(TASK OBJECTIVE):
Every line from the one containing "missing: cup (black) 169, 230, 251, 322" to the final line of the material below must be reproduced exactly; leave out all other lines.

(DATA):
Segment Open

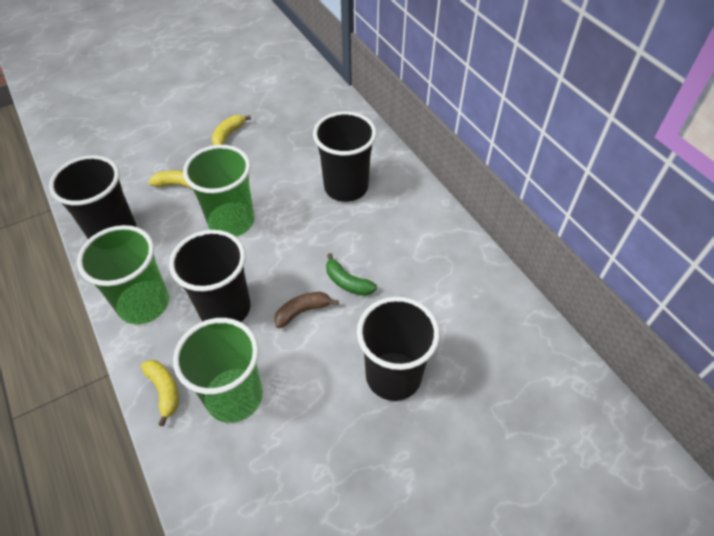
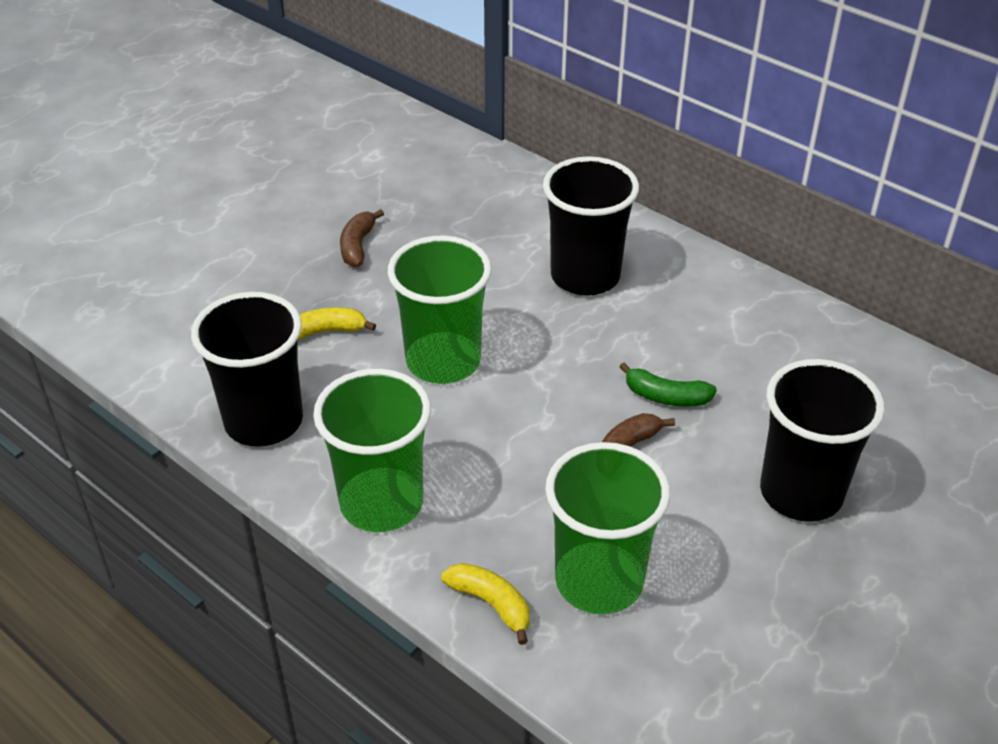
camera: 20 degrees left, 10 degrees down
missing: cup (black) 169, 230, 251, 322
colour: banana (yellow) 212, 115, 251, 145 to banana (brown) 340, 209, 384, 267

Segment Closed

(OUTPUT OF THE EXERCISE):
missing: cup (black) 169, 230, 251, 322
colour: banana (yellow) 212, 115, 251, 145 to banana (brown) 340, 209, 384, 267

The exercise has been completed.